▶ Record extracts
────────

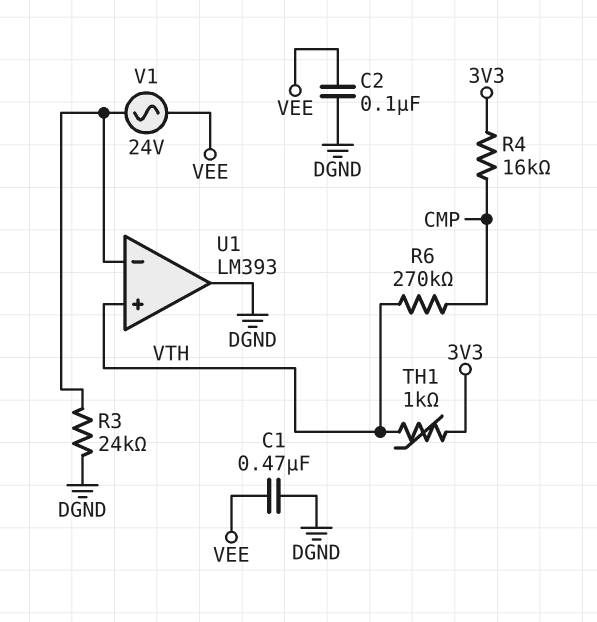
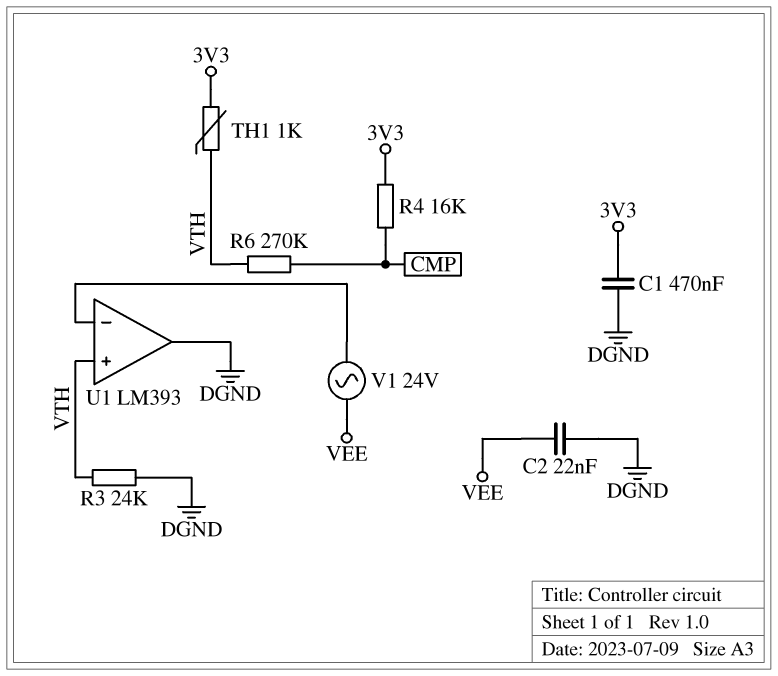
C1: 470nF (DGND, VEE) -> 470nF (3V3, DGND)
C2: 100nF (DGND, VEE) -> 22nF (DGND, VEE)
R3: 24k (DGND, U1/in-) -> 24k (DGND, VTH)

────────

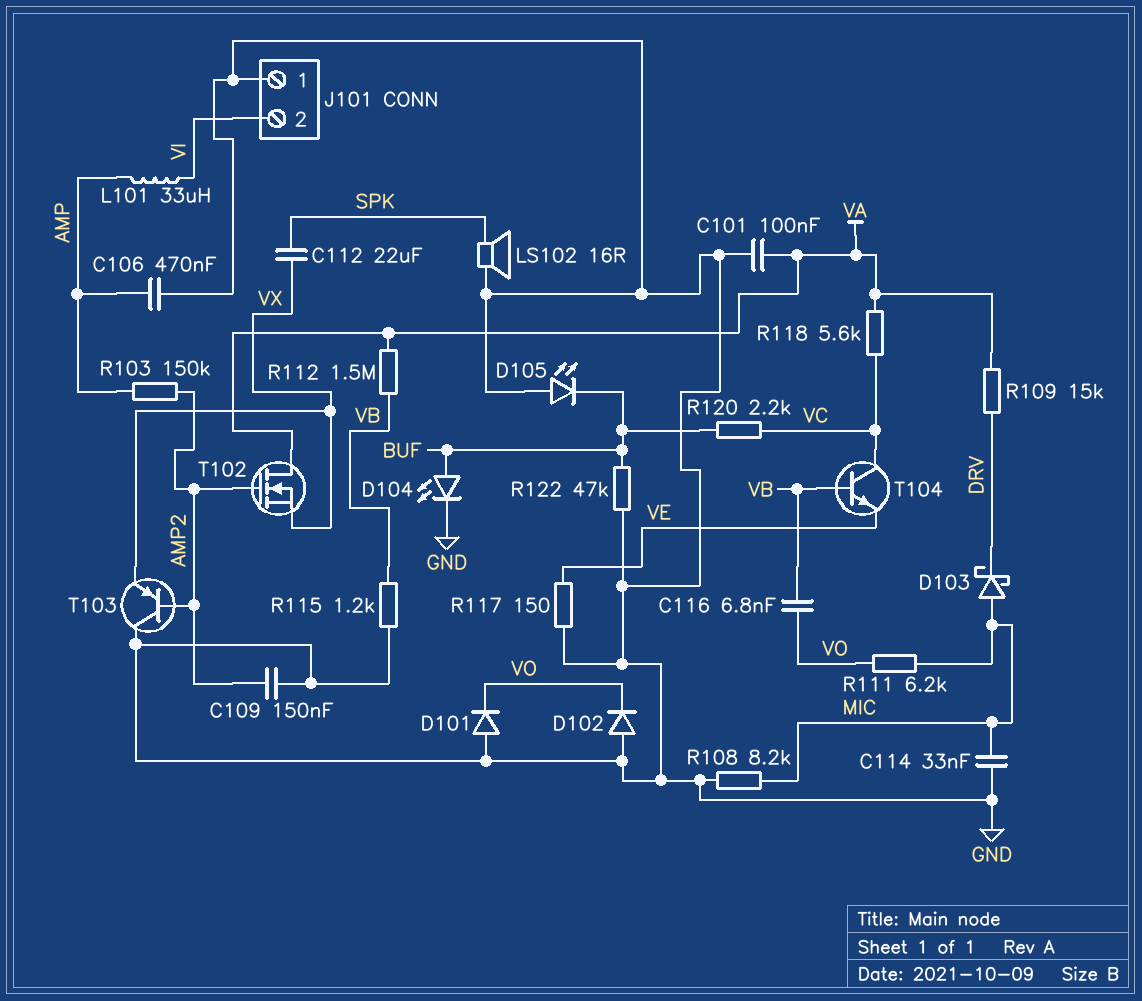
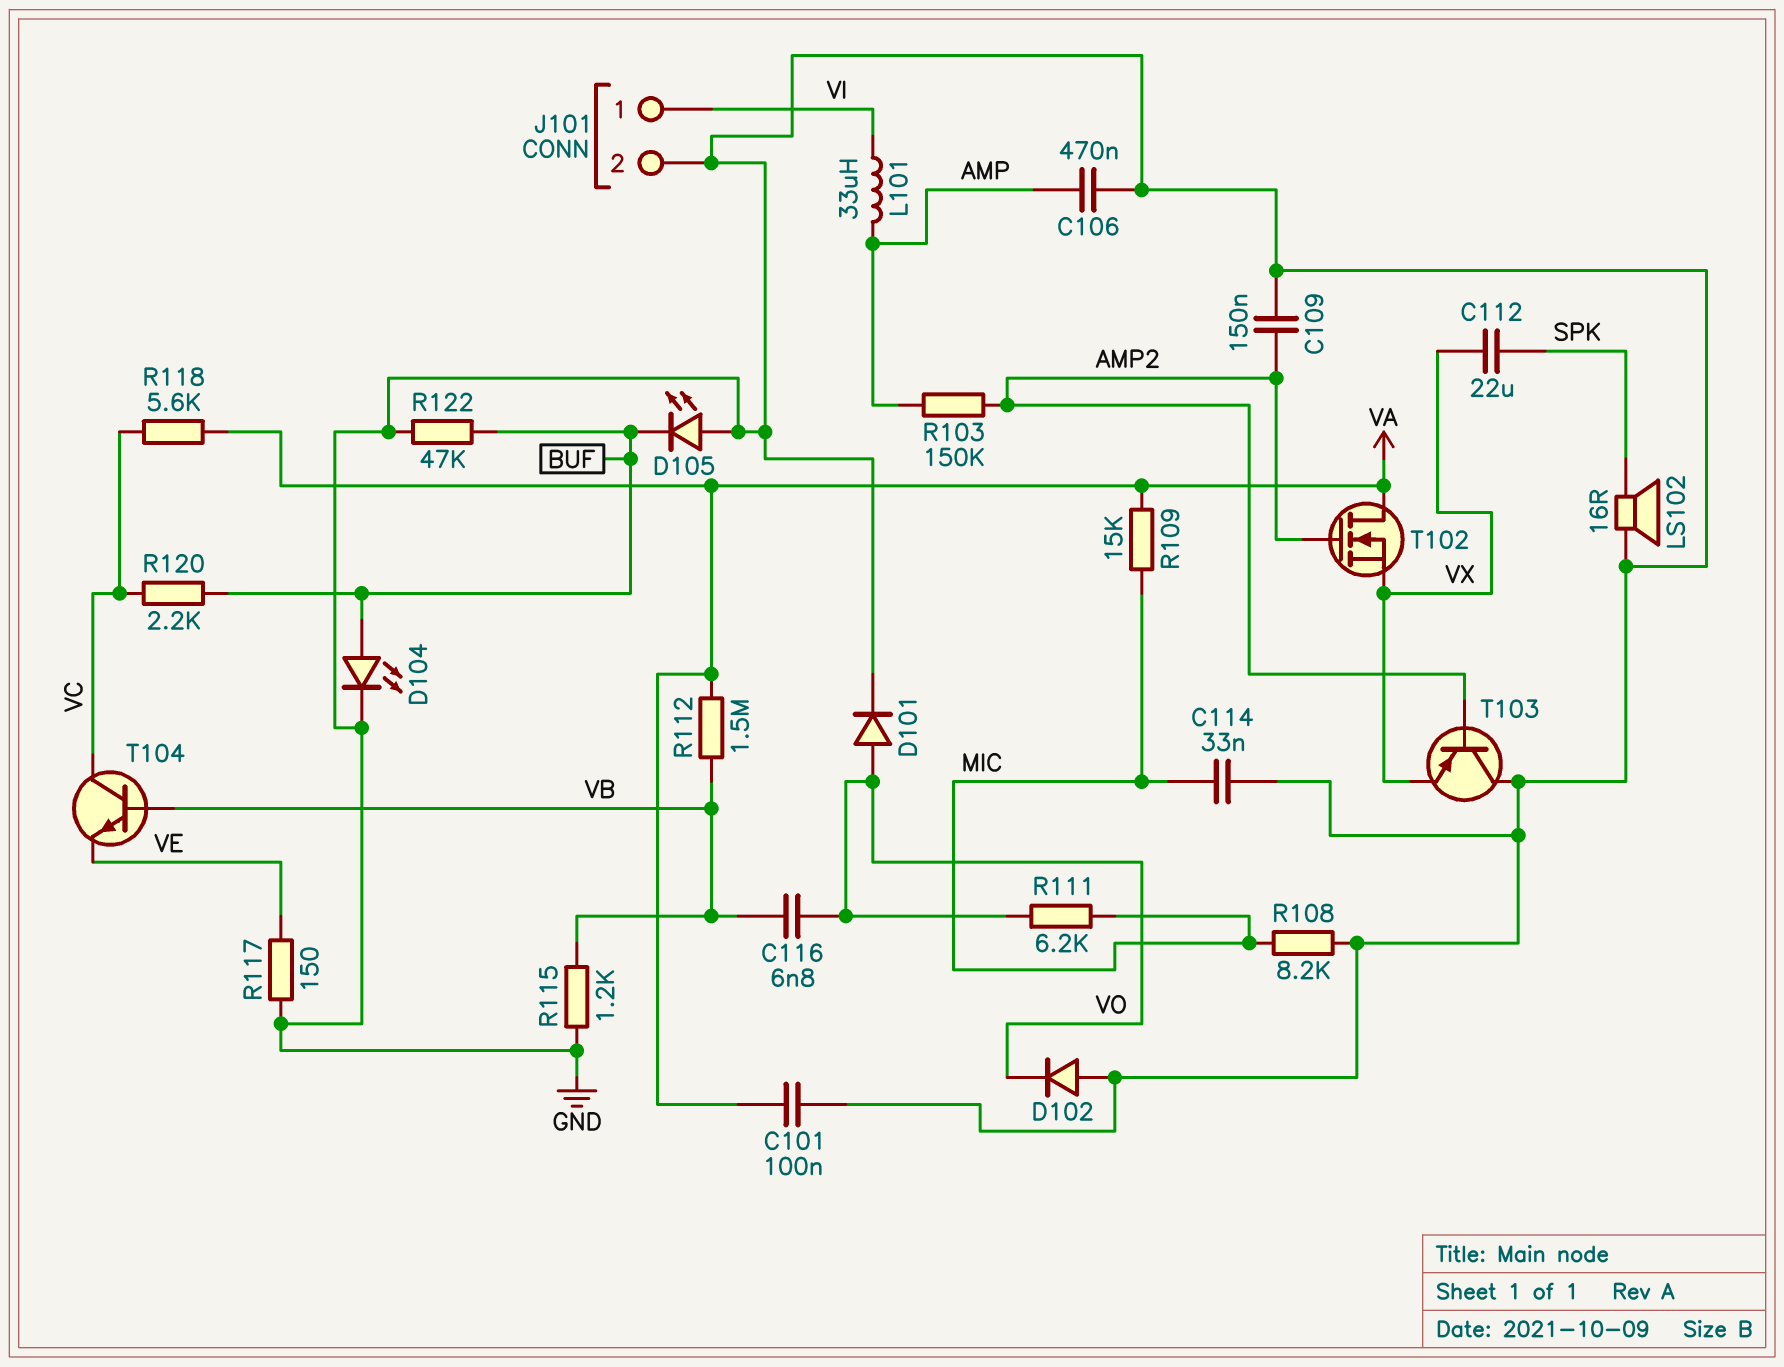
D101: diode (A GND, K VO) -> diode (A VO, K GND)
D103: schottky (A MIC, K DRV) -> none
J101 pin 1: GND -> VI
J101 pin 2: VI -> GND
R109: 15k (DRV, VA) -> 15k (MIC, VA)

────────

▶ Exercise objective
Every line above from the line with "J101 pin 1: GND -> VI" to the line with "R109: 15k (DRV, VA) -> 15k (MIC, VA)" is wanted, ends included; write them out exactly and add no other line.

▶ Response to this exercise
J101 pin 1: GND -> VI
J101 pin 2: VI -> GND
R109: 15k (DRV, VA) -> 15k (MIC, VA)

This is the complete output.